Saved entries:
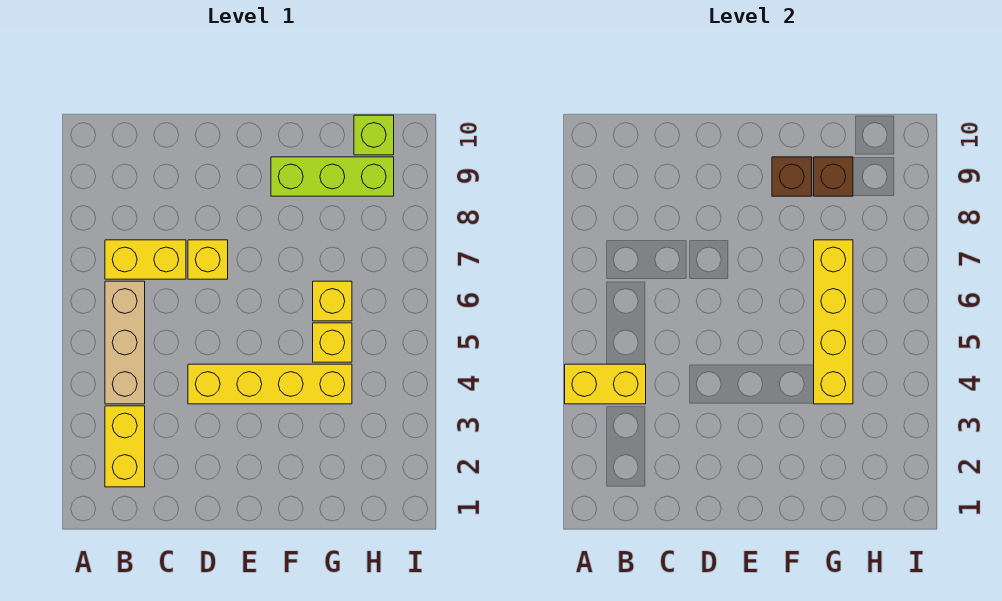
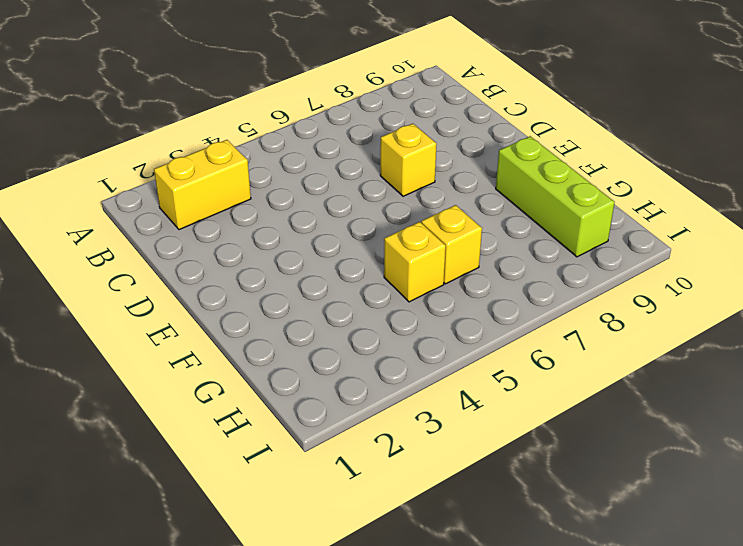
none -> tan 1x3 brick [105,281,145,404]
none -> yellow 1x2 brick [105,240,186,279]
none -> yellow 1x4 brick [188,364,352,404]

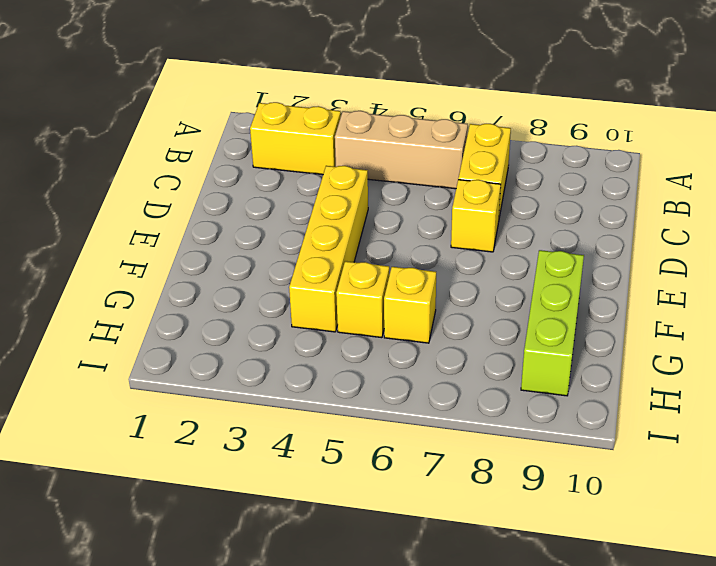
none -> lime 1x1 brick [354,115,394,155]
none -> yellow 1x2 brick [565,364,646,404]
none -> brown 1x1 brick [772,157,812,196]

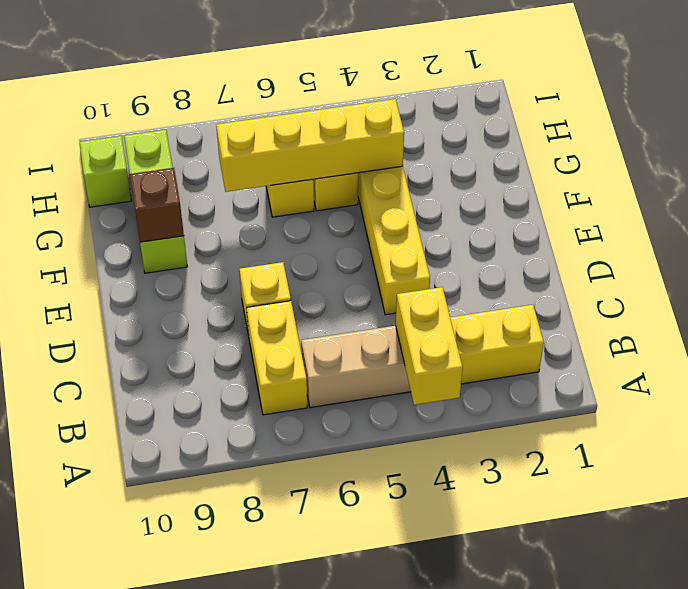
none -> brown 1x1 brick [814,157,853,196]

> Problem to solve:
Restate word for word the lines from the one holding "none -> brown 1x1 brick [772,157,812,196]" down through the last line of the records above, and do not include the pictures.

> Answer below:
none -> brown 1x1 brick [772,157,812,196]

none -> brown 1x1 brick [814,157,853,196]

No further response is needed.